INFORMATION PROVIDED |
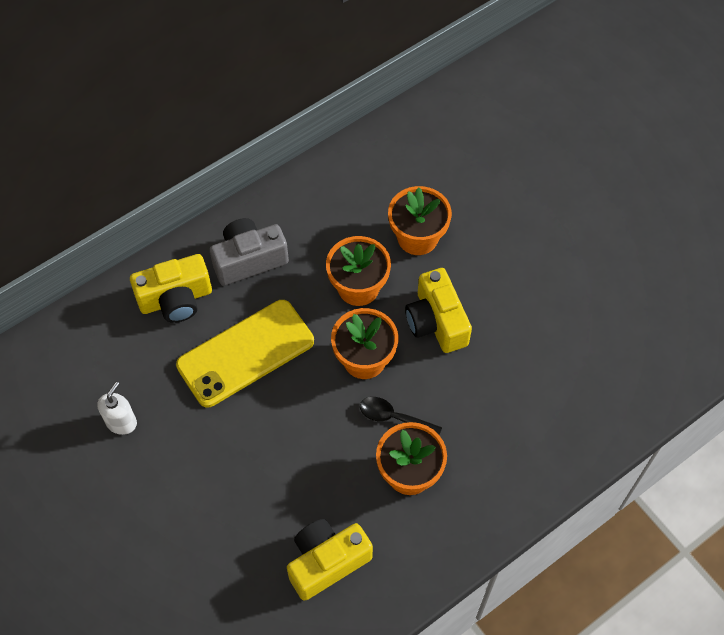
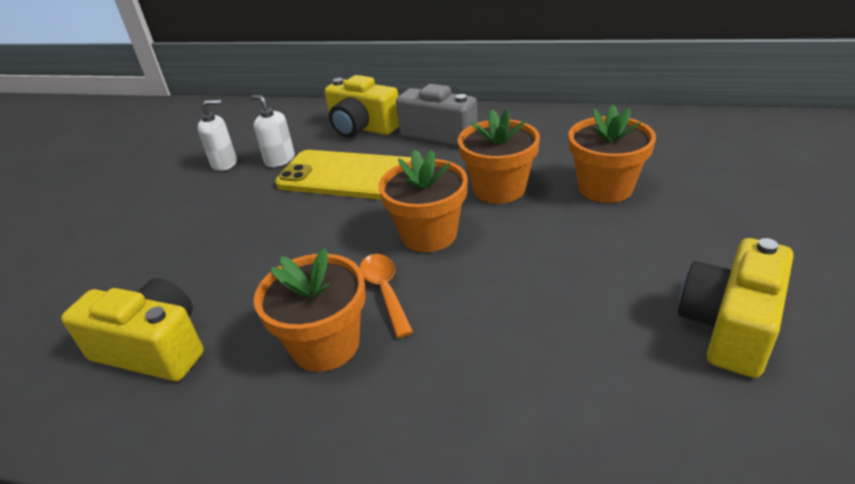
camera: 55 degrees right, 25 degrees down
(162, 383) = (280, 160): none -> white soap dispenser
(393, 417) = (385, 291): black spoon -> orange spoon
(436, 322) = (537, 251): yellow camera -> yellow camera (730, 326)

WHAT TO WORK ON | Each line above is to be transcribed exactly, though its pictures are not.

TASK OUTPUT |
camera: 55 degrees right, 25 degrees down
(162, 383) = (280, 160): none -> white soap dispenser
(393, 417) = (385, 291): black spoon -> orange spoon
(436, 322) = (537, 251): yellow camera -> yellow camera (730, 326)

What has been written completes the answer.